### Supplied data:
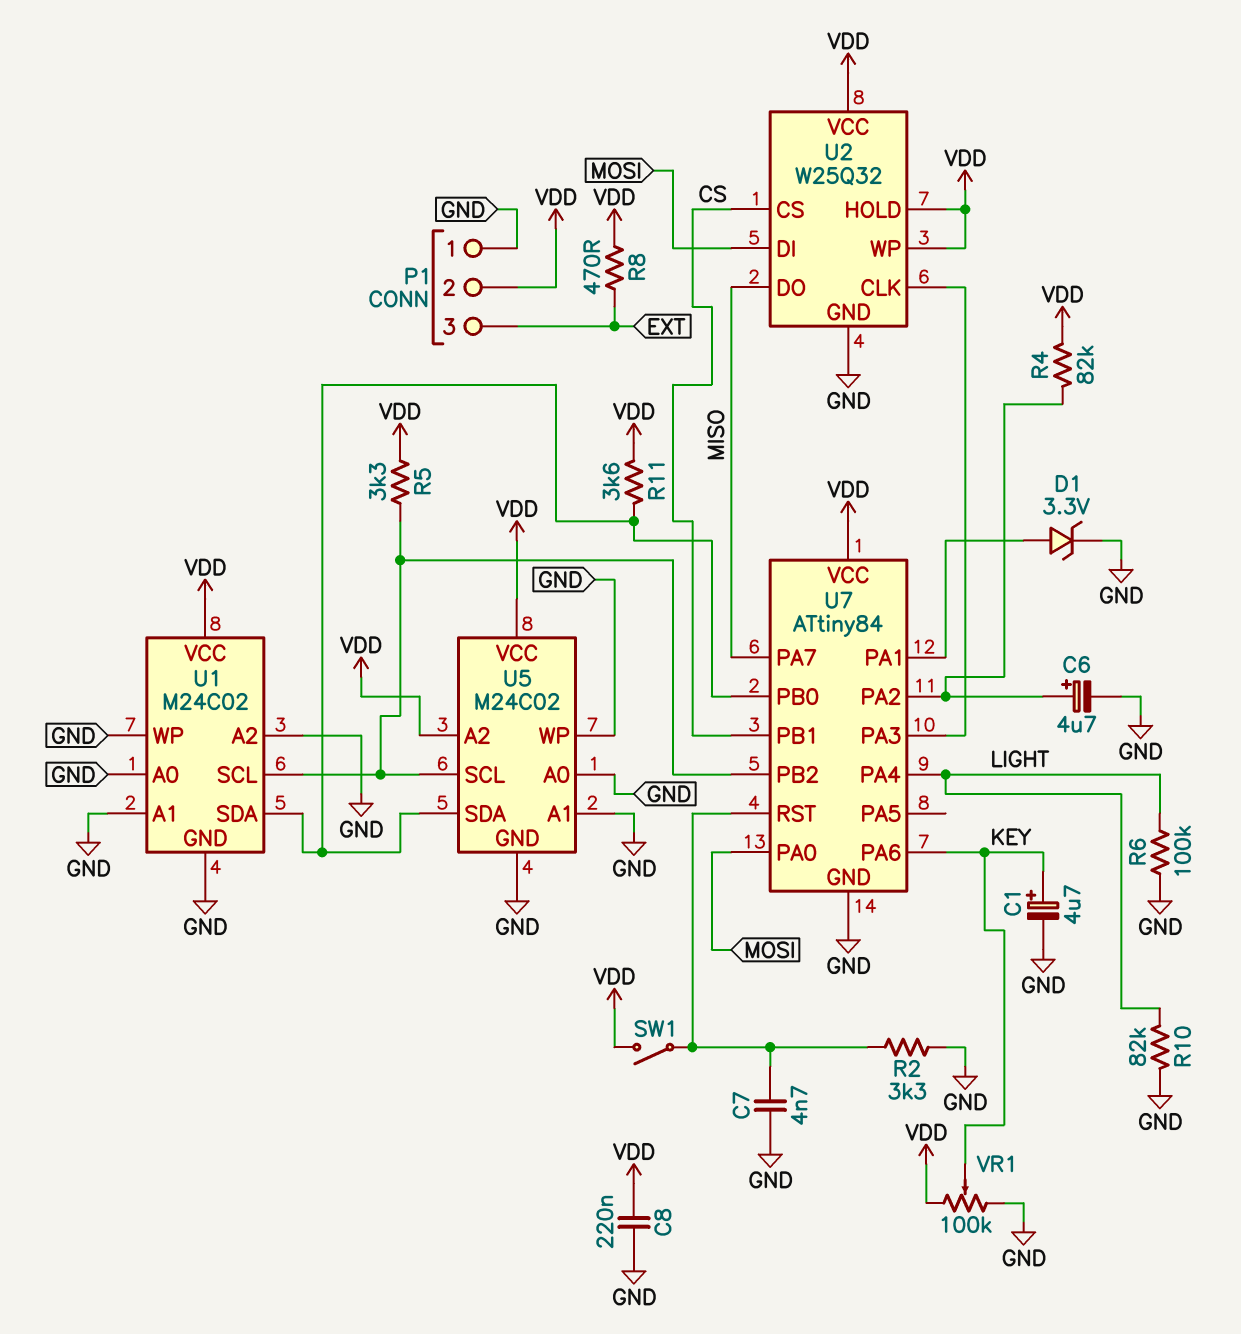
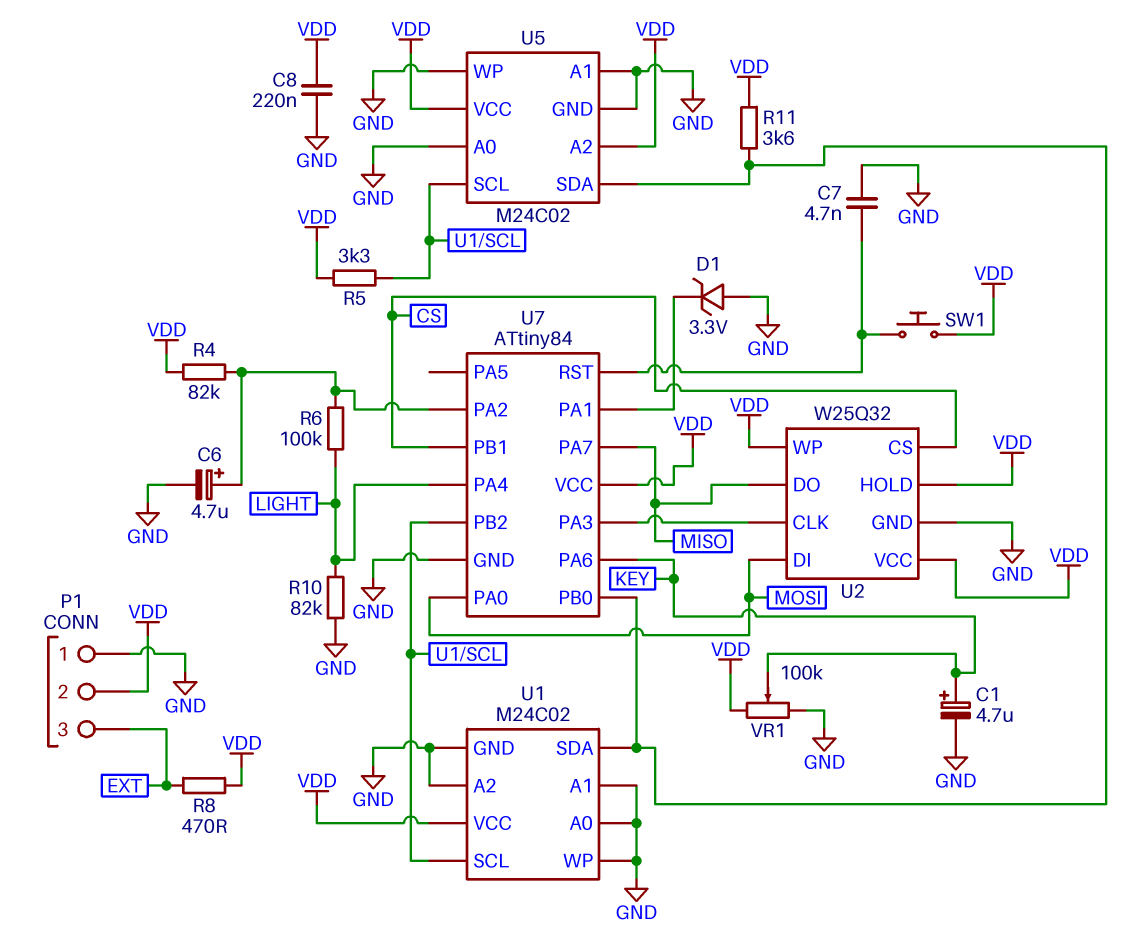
D1: zener 3.3V (A U7/PA1, K GND) -> zener 3.3V (A GND, K U7/PA1)
R2: 3.3k (GND, U7/RST) -> none
R6: 100k (GND, LIGHT) -> 100k (LIGHT, U7/PA2)
SW1: switch (U7/RST, VDD) -> button (U7/RST, VDD)

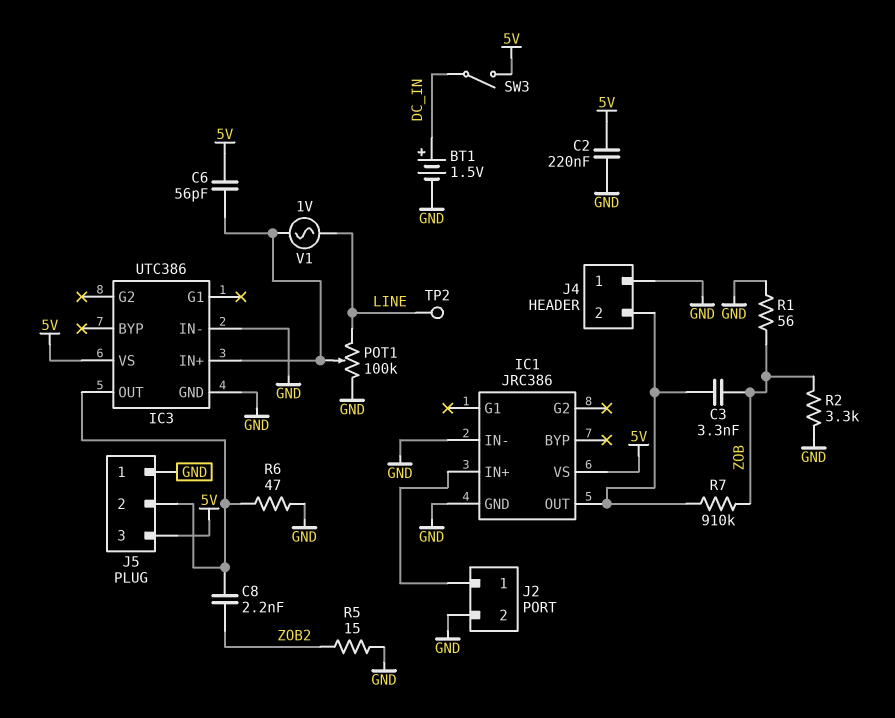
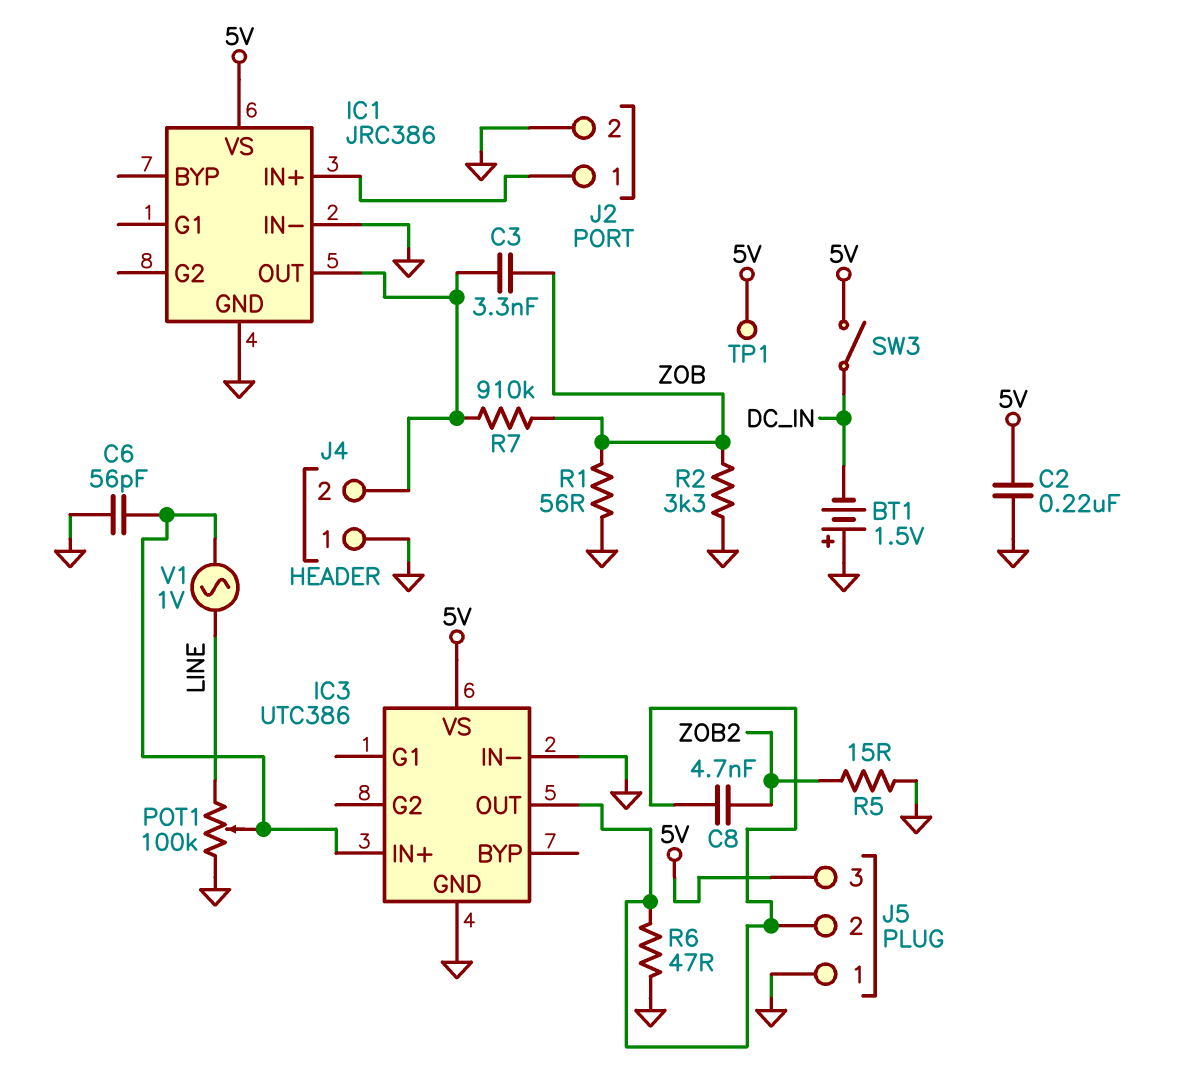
BT1: 1.5V (plus DC_IN, minus GND) -> 1.5V (plus GND, minus DC_IN)
C6: 56pF (5V, IC3/IN+) -> 56pF (GND, IC3/IN+)
C8: 2.2nF (IC3/OUT, ZOB2) -> 4.7nF (IC3/OUT, ZOB2)
TP1: none -> test point (5V)
TP2: test point (LINE) -> none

### Work order:
What is the number of lines in these records that contain "point"? Reply with the number only.

### Solution:
2